BRIEF: Leave the pictures out and restate every line below exactly.

TASK MATERIAL:
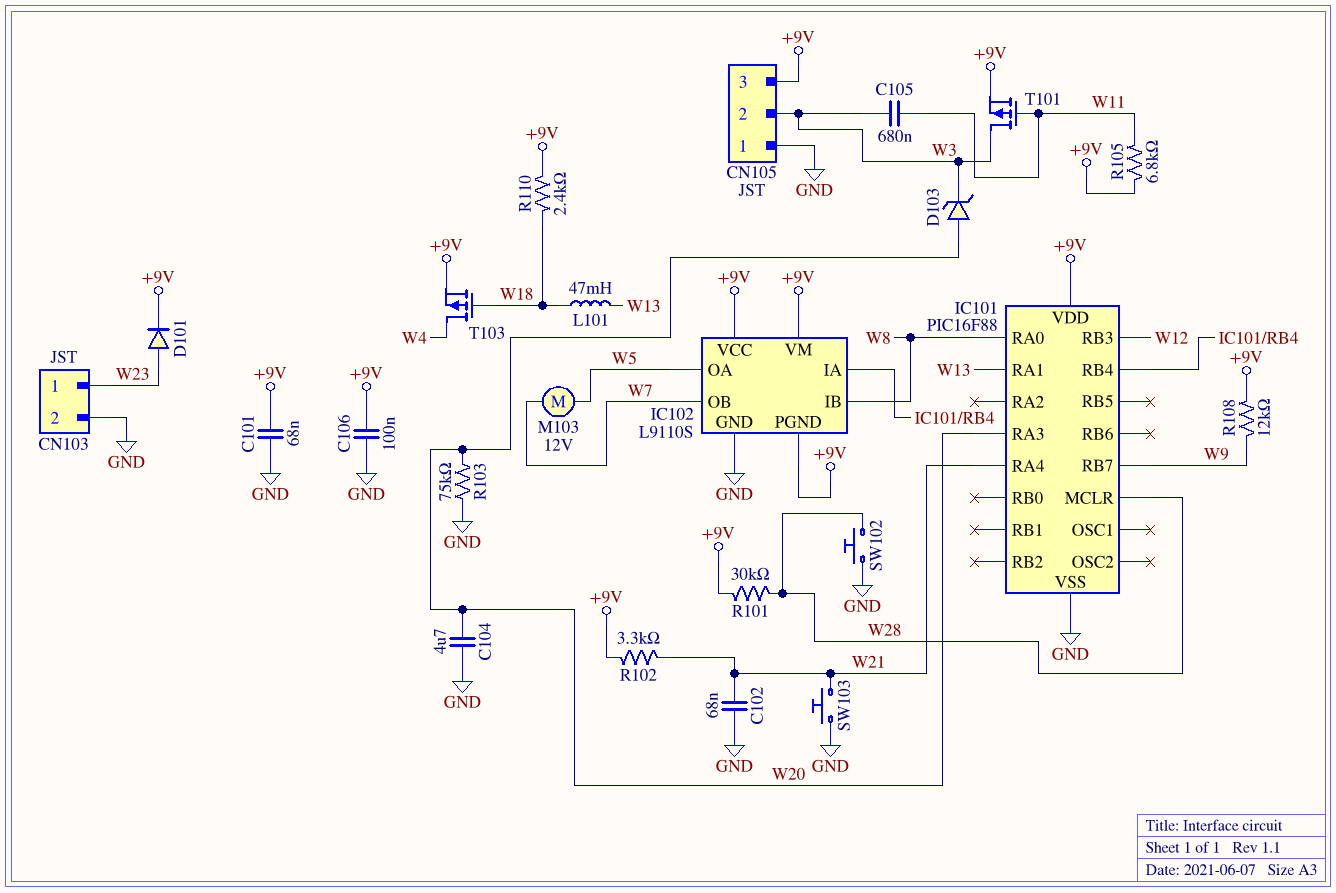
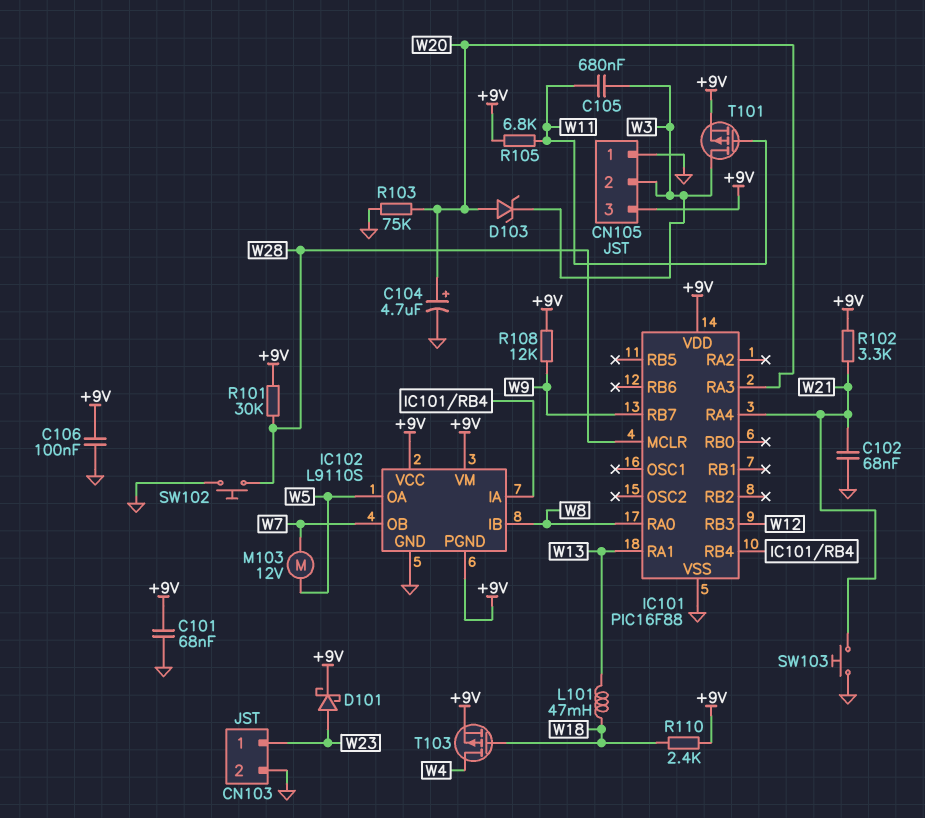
C104: 4.7uF (GND, W20) -> 4.7uF (plus W20, minus GND)
D101: diode (A W23, K +9V) -> schottky (A W23, K +9V)

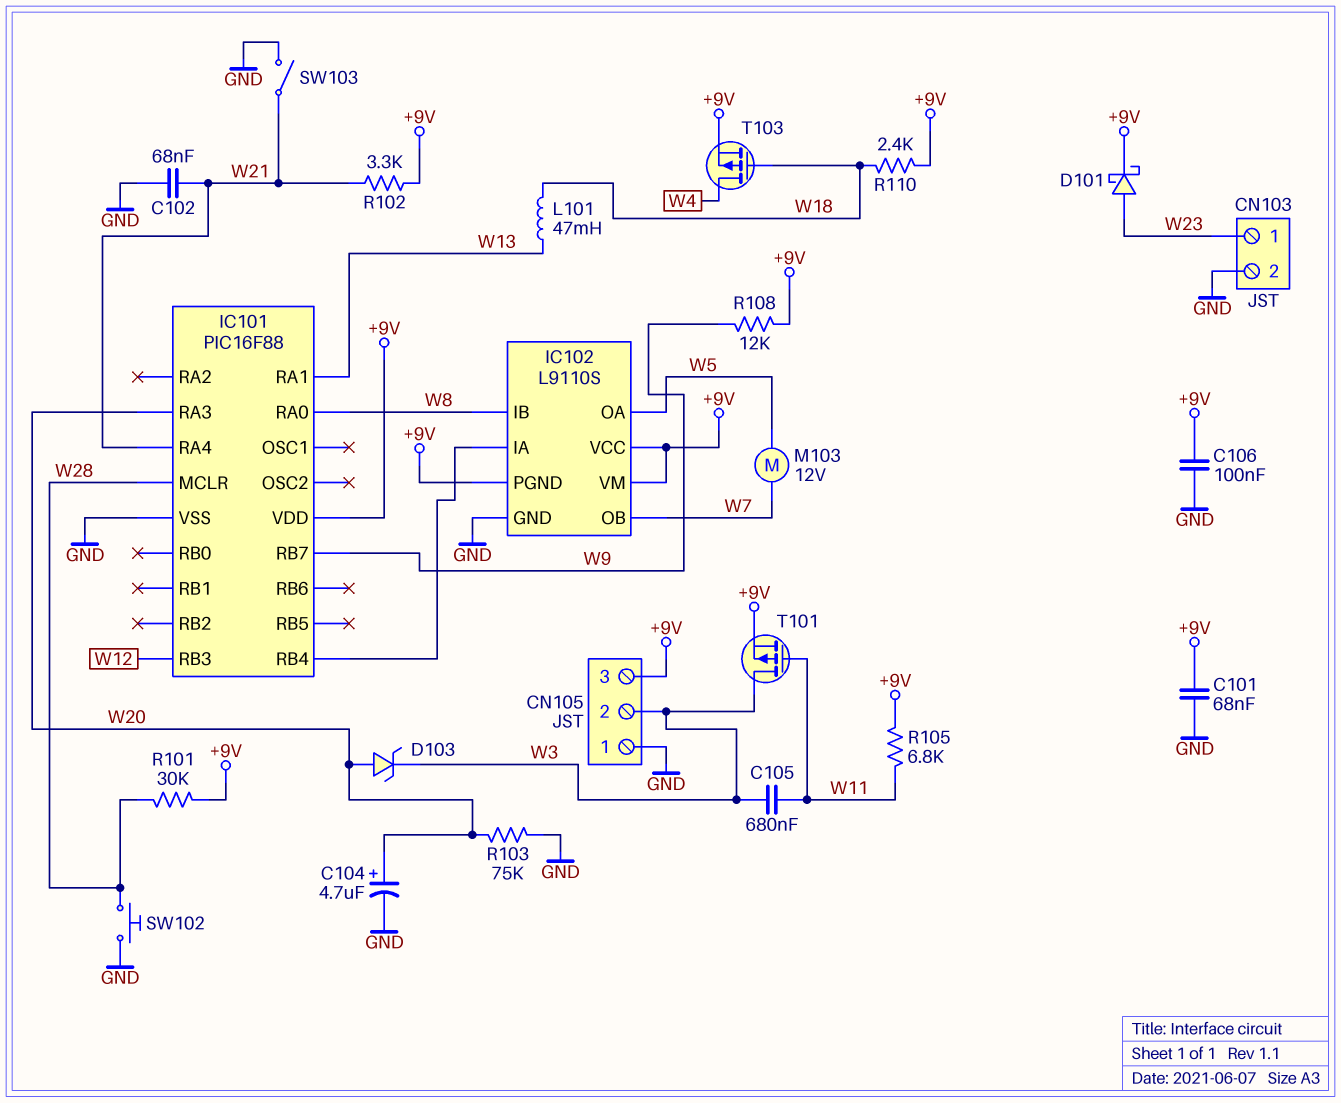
SW103: button (GND, W21) -> switch (GND, W21)

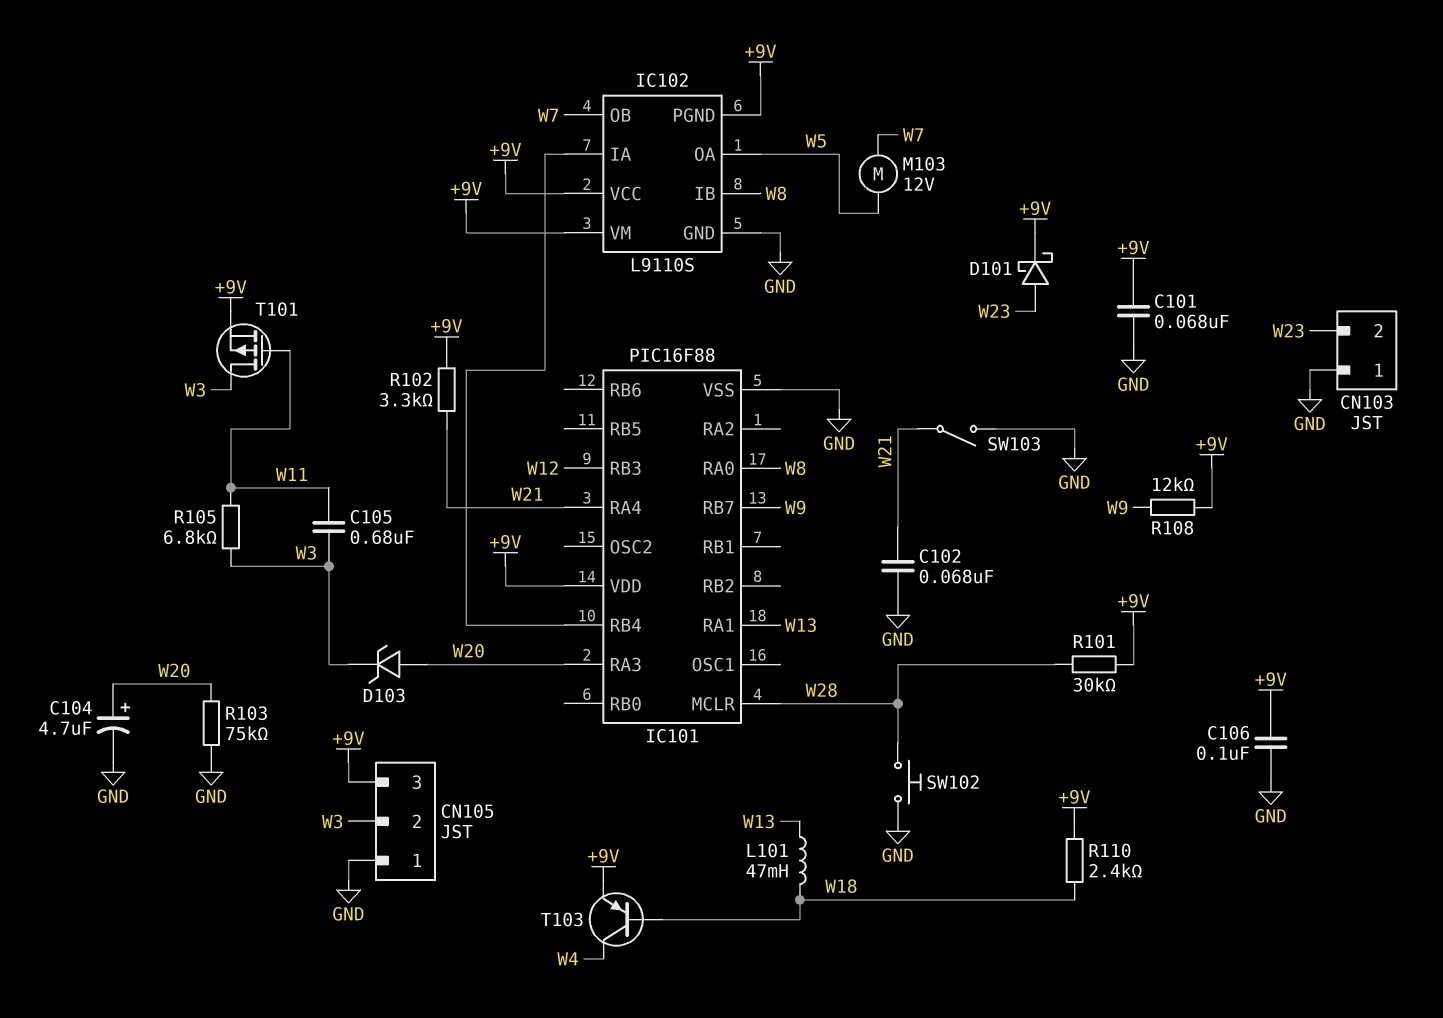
CN103 pin 1: W23 -> GND
CN103 pin 2: GND -> W23
R105: 6.8k (+9V, W11) -> 6.8k (W3, W11)
T103: PMOS (G W18, D W4, S +9V) -> PNP (B W18, C W4, E +9V)

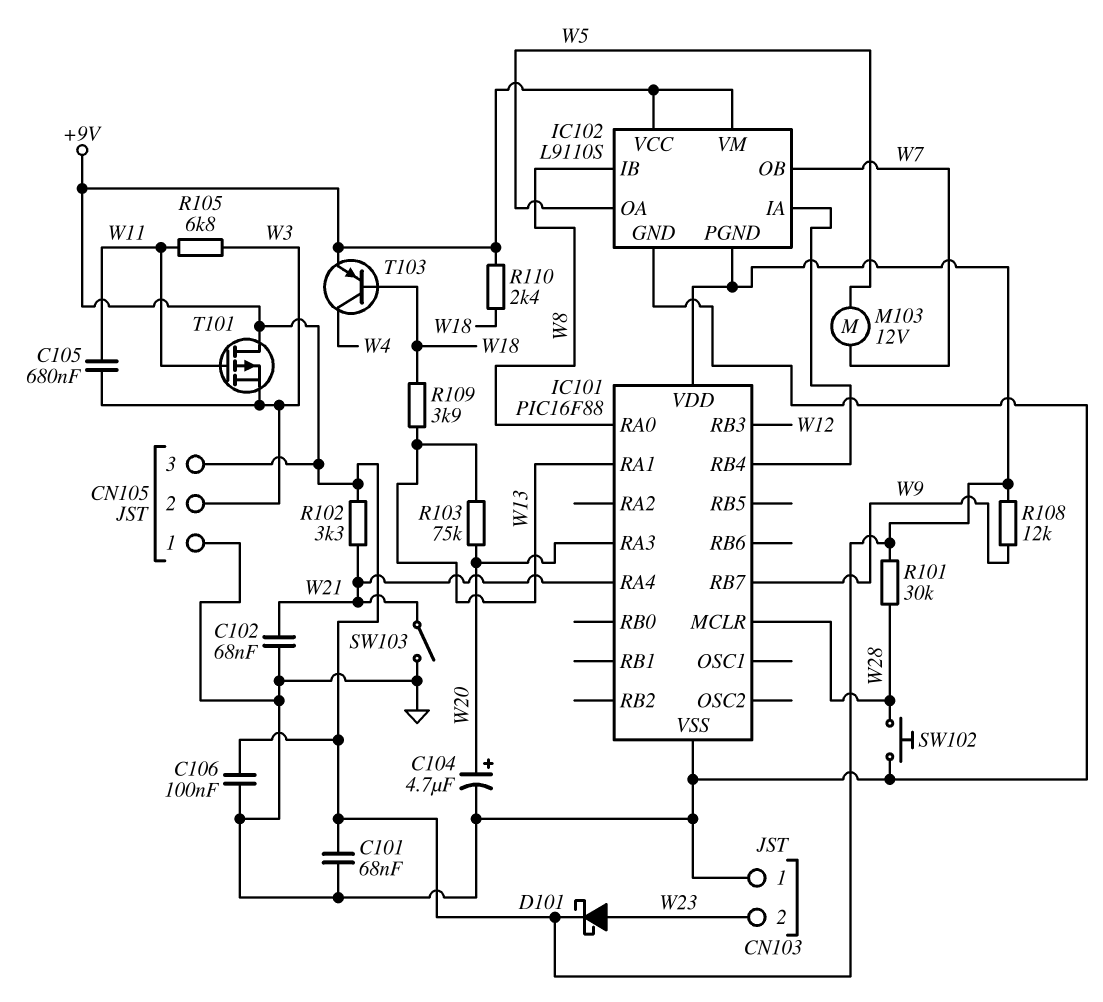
D103: zener (A W20, K W3) -> none
L101: 47mH (W13, W18) -> none
R103: 75k (GND, W20) -> 75k (W13, W20)
R109: none -> 3.9k (W13, W18)
T101: PMOS (G W11, D W3, S +9V) -> PMOS (G W11, D +9V, S W3)

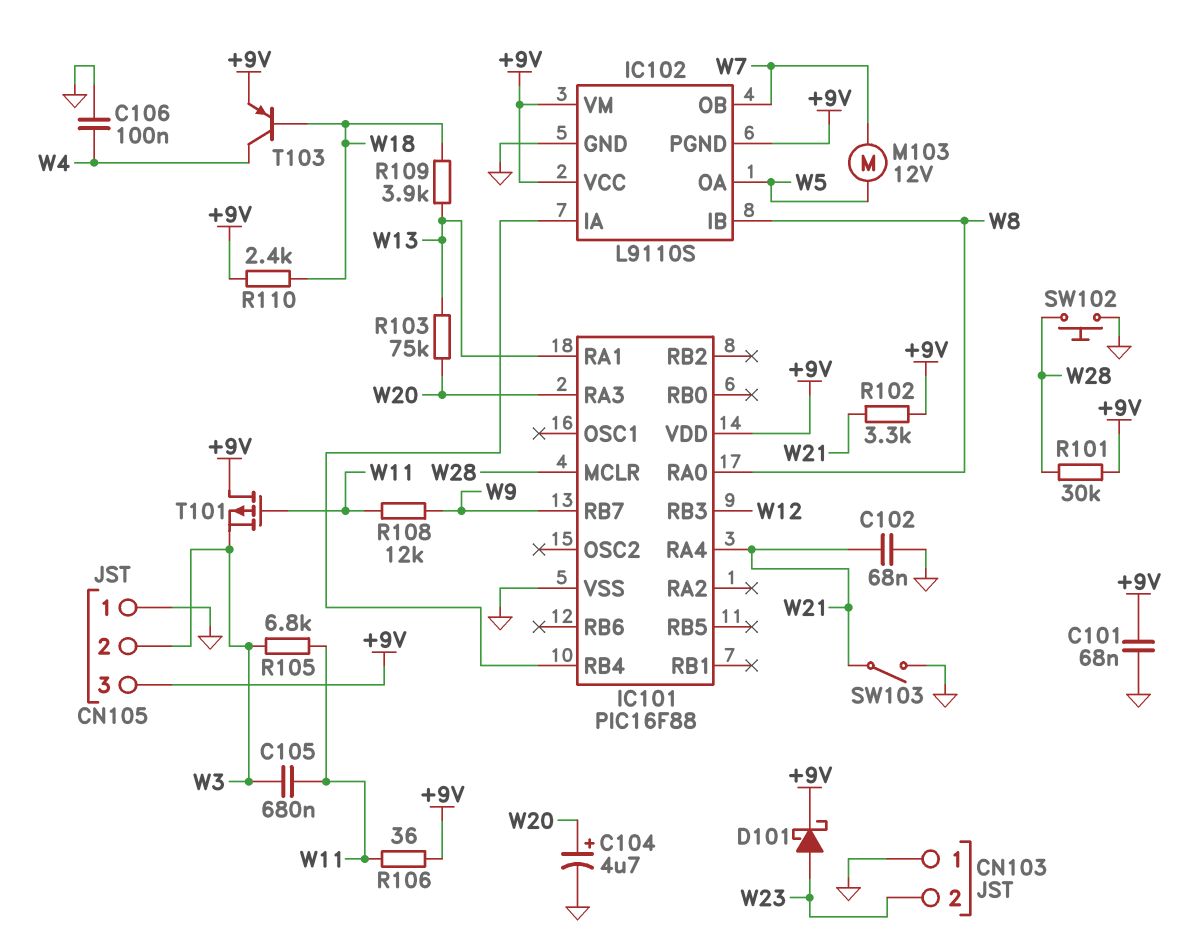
C106: 100nF (+9V, GND) -> 100nF (GND, W4)
R106: none -> 36 (+9V, W11)
R108: 12k (+9V, W9) -> 12k (W9, W11)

SOLUTION FOR THIS PROBLEM:
C104: 4.7uF (GND, W20) -> 4.7uF (plus W20, minus GND)
D101: diode (A W23, K +9V) -> schottky (A W23, K +9V)

SW103: button (GND, W21) -> switch (GND, W21)

CN103 pin 1: W23 -> GND
CN103 pin 2: GND -> W23
R105: 6.8k (+9V, W11) -> 6.8k (W3, W11)
T103: PMOS (G W18, D W4, S +9V) -> PNP (B W18, C W4, E +9V)

D103: zener (A W20, K W3) -> none
L101: 47mH (W13, W18) -> none
R103: 75k (GND, W20) -> 75k (W13, W20)
R109: none -> 3.9k (W13, W18)
T101: PMOS (G W11, D W3, S +9V) -> PMOS (G W11, D +9V, S W3)

C106: 100nF (+9V, GND) -> 100nF (GND, W4)
R106: none -> 36 (+9V, W11)
R108: 12k (+9V, W9) -> 12k (W9, W11)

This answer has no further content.